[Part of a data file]
################
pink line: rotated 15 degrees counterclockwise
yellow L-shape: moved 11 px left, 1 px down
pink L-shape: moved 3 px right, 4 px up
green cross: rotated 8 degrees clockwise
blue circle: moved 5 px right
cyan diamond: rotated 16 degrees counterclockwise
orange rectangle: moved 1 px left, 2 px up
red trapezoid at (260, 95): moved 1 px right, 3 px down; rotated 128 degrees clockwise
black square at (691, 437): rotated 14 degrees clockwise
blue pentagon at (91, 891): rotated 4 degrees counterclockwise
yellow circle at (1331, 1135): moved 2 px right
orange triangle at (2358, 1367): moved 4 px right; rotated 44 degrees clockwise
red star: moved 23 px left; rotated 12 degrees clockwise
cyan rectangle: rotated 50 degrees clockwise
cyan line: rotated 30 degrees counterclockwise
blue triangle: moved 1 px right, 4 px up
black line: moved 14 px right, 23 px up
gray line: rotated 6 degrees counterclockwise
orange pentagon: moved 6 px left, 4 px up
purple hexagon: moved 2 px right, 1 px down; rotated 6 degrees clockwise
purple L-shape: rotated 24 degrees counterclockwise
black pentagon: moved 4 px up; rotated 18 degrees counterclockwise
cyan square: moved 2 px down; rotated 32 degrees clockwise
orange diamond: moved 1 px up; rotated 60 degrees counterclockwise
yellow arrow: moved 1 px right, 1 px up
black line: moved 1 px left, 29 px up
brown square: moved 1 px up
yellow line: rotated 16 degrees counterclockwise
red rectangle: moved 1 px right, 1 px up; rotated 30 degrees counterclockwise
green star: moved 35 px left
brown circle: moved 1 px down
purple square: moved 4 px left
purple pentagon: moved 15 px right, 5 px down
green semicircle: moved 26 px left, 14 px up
################
» Aim of the task
Rewrite all of the rows above, swapping each "counterclockwise" for "anticlockwise" and leaving everything else unchanged.

» Output
pink line: rotated 15 degrees anticlockwise
yellow L-shape: moved 11 px left, 1 px down
pink L-shape: moved 3 px right, 4 px up
green cross: rotated 8 degrees clockwise
blue circle: moved 5 px right
cyan diamond: rotated 16 degrees anticlockwise
orange rectangle: moved 1 px left, 2 px up
red trapezoid at (260, 95): moved 1 px right, 3 px down; rotated 128 degrees clockwise
black square at (691, 437): rotated 14 degrees clockwise
blue pentagon at (91, 891): rotated 4 degrees anticlockwise
yellow circle at (1331, 1135): moved 2 px right
orange triangle at (2358, 1367): moved 4 px right; rotated 44 degrees clockwise
red star: moved 23 px left; rotated 12 degrees clockwise
cyan rectangle: rotated 50 degrees clockwise
cyan line: rotated 30 degrees anticlockwise
blue triangle: moved 1 px right, 4 px up
black line: moved 14 px right, 23 px up
gray line: rotated 6 degrees anticlockwise
orange pentagon: moved 6 px left, 4 px up
purple hexagon: moved 2 px right, 1 px down; rotated 6 degrees clockwise
purple L-shape: rotated 24 degrees anticlockwise
black pentagon: moved 4 px up; rotated 18 degrees anticlockwise
cyan square: moved 2 px down; rotated 32 degrees clockwise
orange diamond: moved 1 px up; rotated 60 degrees anticlockwise
yellow arrow: moved 1 px right, 1 px up
black line: moved 1 px left, 29 px up
brown square: moved 1 px up
yellow line: rotated 16 degrees anticlockwise
red rectangle: moved 1 px right, 1 px up; rotated 30 degrees anticlockwise
green star: moved 35 px left
brown circle: moved 1 px down
purple square: moved 4 px left
purple pentagon: moved 15 px right, 5 px down
green semicircle: moved 26 px left, 14 px up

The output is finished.